Entries taken from a collection:
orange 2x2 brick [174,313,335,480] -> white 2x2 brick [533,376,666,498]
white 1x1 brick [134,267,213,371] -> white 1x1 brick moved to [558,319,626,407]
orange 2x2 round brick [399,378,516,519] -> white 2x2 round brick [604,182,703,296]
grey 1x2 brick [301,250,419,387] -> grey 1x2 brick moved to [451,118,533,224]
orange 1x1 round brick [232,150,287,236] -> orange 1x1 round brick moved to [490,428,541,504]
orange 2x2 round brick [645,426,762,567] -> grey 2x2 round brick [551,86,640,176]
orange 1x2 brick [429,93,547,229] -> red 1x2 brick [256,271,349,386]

■ TASK PROMPT:
Nothing but the lines from the one with "orange 2x2 round brick [399,378,516,519]" through the last line of the entries should be repeated, and those exactly.

■ WRITTEN SOLUTION:
orange 2x2 round brick [399,378,516,519] -> white 2x2 round brick [604,182,703,296]
grey 1x2 brick [301,250,419,387] -> grey 1x2 brick moved to [451,118,533,224]
orange 1x1 round brick [232,150,287,236] -> orange 1x1 round brick moved to [490,428,541,504]
orange 2x2 round brick [645,426,762,567] -> grey 2x2 round brick [551,86,640,176]
orange 1x2 brick [429,93,547,229] -> red 1x2 brick [256,271,349,386]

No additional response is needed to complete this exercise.